=== INFORMATION ===
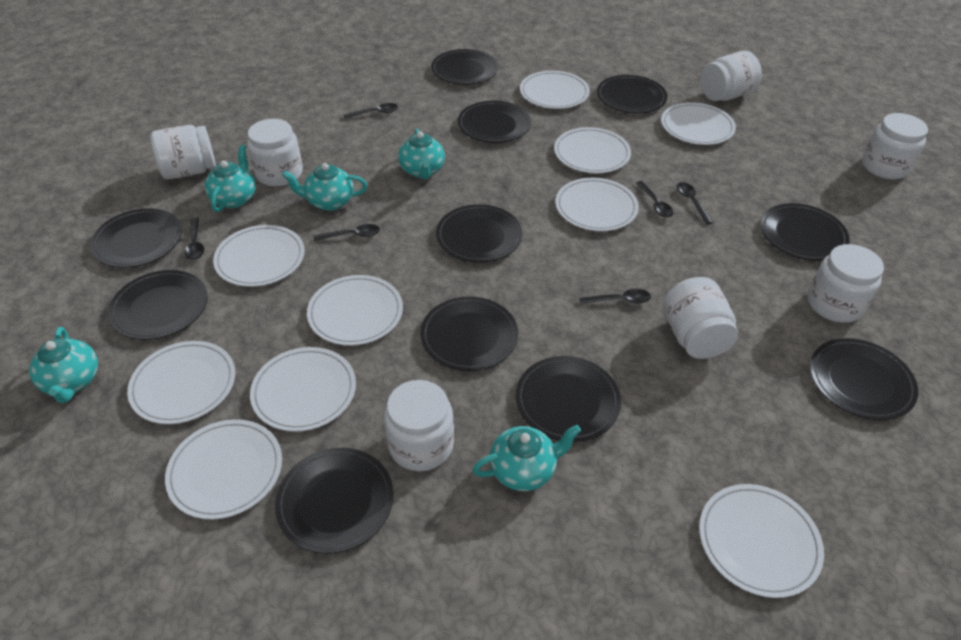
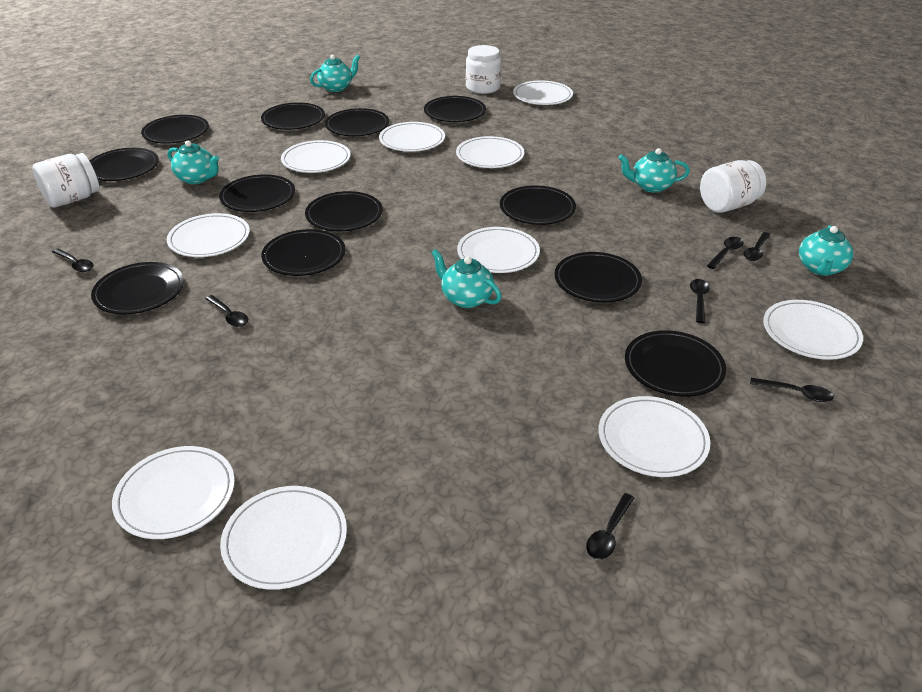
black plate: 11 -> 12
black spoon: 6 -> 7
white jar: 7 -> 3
--
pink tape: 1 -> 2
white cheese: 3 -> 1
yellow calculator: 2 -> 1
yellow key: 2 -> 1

=== BRIEF ===
What is asked for is an exact copy of the lines above from the one containing "white cheese: 3 -> 1" through the one containing "yellow key: 2 -> 1", and only those.

=== WRITTEN RESPONSE ===
white cheese: 3 -> 1
yellow calculator: 2 -> 1
yellow key: 2 -> 1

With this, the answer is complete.